◆ **What to work on**:
Each line in the records below, from the one that contains "black watering can: 1 -> 2" to the one that contains "red car: 1 -> 0", should be reproduced exactly, the first and last included.

◆ **Exercise data**:

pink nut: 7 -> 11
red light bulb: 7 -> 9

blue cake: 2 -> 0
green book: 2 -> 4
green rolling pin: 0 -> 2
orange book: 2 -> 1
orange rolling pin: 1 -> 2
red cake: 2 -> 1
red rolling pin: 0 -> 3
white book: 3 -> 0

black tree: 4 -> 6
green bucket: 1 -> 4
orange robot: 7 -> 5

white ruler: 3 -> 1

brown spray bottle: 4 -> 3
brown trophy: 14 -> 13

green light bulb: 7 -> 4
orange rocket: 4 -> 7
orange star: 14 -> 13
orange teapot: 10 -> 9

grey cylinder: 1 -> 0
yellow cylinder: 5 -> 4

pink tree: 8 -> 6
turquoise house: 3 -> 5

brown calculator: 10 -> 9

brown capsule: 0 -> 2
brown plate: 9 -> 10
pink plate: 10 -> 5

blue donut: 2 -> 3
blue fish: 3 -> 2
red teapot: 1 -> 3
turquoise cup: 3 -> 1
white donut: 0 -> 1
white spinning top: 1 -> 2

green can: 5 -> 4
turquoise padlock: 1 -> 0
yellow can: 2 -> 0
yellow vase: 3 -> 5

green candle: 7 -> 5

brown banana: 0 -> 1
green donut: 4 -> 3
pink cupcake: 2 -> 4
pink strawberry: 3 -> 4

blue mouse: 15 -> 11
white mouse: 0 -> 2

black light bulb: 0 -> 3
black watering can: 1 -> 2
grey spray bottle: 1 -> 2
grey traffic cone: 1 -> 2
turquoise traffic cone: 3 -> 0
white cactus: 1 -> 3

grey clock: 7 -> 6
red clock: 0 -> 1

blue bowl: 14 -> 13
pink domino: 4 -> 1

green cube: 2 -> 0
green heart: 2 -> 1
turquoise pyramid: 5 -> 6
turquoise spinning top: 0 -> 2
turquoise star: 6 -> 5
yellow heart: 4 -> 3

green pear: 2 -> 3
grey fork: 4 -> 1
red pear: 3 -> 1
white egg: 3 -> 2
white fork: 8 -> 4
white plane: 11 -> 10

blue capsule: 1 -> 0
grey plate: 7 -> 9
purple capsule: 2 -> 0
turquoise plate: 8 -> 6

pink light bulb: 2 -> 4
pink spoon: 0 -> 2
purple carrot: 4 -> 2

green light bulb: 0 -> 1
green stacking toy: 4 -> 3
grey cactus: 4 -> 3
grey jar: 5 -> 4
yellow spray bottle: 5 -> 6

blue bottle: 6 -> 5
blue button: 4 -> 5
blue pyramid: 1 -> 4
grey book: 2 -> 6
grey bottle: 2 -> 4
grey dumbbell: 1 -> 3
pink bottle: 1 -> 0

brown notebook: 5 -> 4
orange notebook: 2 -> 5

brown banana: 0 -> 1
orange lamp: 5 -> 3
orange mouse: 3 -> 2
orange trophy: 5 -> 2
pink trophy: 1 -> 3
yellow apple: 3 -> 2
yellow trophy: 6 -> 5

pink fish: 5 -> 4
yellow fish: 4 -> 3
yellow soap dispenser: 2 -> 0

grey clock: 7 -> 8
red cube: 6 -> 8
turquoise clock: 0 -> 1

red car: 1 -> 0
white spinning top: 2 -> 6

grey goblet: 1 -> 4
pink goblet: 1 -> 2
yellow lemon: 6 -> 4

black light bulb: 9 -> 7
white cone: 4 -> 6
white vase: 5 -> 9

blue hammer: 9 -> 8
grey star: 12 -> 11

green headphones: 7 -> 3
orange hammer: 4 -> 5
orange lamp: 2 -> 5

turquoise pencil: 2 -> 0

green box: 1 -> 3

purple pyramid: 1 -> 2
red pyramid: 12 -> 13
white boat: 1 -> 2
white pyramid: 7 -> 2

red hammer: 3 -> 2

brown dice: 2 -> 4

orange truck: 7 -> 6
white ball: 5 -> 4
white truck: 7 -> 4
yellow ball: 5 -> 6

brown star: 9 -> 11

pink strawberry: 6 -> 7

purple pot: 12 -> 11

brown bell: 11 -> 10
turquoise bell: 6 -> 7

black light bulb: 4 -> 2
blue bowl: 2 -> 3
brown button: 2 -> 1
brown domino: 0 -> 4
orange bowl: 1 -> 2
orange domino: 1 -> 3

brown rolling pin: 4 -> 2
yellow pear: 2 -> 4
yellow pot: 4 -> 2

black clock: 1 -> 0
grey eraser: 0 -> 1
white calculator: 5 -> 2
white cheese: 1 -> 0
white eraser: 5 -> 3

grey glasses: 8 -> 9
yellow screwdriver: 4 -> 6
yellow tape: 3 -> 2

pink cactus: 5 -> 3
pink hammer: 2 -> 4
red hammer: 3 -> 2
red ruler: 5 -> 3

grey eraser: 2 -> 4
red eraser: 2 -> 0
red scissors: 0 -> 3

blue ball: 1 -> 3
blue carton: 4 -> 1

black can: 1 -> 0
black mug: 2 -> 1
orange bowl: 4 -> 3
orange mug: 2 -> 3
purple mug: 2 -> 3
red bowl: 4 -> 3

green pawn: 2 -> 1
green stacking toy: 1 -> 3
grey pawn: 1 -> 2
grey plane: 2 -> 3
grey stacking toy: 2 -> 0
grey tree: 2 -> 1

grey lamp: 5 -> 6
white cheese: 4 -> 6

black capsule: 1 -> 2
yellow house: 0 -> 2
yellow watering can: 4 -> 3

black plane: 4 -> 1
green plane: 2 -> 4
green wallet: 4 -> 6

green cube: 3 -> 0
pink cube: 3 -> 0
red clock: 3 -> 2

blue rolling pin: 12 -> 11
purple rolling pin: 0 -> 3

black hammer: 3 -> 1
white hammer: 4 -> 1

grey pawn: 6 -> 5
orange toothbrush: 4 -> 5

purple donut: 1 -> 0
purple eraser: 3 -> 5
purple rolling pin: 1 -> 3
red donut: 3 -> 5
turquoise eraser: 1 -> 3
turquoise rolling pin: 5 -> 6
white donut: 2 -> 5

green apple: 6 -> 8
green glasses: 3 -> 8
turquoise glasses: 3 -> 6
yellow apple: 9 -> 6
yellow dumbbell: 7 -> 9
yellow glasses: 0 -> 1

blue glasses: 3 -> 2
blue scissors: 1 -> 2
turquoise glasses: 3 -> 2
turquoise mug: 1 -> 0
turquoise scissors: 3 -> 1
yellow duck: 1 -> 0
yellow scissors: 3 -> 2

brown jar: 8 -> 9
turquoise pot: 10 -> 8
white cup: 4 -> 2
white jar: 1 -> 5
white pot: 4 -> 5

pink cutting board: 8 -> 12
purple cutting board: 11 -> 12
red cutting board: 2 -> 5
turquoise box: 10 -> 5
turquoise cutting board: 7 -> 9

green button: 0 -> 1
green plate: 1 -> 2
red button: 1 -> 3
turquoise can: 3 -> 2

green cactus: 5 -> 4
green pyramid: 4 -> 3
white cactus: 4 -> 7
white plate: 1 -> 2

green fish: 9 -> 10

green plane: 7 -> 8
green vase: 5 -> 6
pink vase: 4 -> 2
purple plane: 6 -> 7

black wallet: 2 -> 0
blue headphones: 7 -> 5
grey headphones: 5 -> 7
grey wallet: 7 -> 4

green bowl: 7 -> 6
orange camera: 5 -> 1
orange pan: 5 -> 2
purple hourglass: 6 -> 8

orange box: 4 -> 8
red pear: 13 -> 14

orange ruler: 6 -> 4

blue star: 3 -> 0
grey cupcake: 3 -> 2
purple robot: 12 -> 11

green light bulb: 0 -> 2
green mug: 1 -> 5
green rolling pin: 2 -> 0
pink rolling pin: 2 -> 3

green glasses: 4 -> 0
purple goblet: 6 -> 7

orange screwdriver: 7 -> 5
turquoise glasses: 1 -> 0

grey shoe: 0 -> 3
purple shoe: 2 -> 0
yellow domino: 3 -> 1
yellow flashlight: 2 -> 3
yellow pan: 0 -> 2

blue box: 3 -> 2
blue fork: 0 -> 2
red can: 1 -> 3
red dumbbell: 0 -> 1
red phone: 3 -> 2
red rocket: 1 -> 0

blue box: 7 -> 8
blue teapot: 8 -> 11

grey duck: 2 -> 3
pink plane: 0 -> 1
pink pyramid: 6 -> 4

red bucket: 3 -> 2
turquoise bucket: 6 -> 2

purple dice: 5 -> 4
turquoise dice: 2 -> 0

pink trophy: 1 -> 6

◆ **Task answer**:
black watering can: 1 -> 2
grey spray bottle: 1 -> 2
grey traffic cone: 1 -> 2
turquoise traffic cone: 3 -> 0
white cactus: 1 -> 3

grey clock: 7 -> 6
red clock: 0 -> 1

blue bowl: 14 -> 13
pink domino: 4 -> 1

green cube: 2 -> 0
green heart: 2 -> 1
turquoise pyramid: 5 -> 6
turquoise spinning top: 0 -> 2
turquoise star: 6 -> 5
yellow heart: 4 -> 3

green pear: 2 -> 3
grey fork: 4 -> 1
red pear: 3 -> 1
white egg: 3 -> 2
white fork: 8 -> 4
white plane: 11 -> 10

blue capsule: 1 -> 0
grey plate: 7 -> 9
purple capsule: 2 -> 0
turquoise plate: 8 -> 6

pink light bulb: 2 -> 4
pink spoon: 0 -> 2
purple carrot: 4 -> 2

green light bulb: 0 -> 1
green stacking toy: 4 -> 3
grey cactus: 4 -> 3
grey jar: 5 -> 4
yellow spray bottle: 5 -> 6

blue bottle: 6 -> 5
blue button: 4 -> 5
blue pyramid: 1 -> 4
grey book: 2 -> 6
grey bottle: 2 -> 4
grey dumbbell: 1 -> 3
pink bottle: 1 -> 0

brown notebook: 5 -> 4
orange notebook: 2 -> 5

brown banana: 0 -> 1
orange lamp: 5 -> 3
orange mouse: 3 -> 2
orange trophy: 5 -> 2
pink trophy: 1 -> 3
yellow apple: 3 -> 2
yellow trophy: 6 -> 5

pink fish: 5 -> 4
yellow fish: 4 -> 3
yellow soap dispenser: 2 -> 0

grey clock: 7 -> 8
red cube: 6 -> 8
turquoise clock: 0 -> 1

red car: 1 -> 0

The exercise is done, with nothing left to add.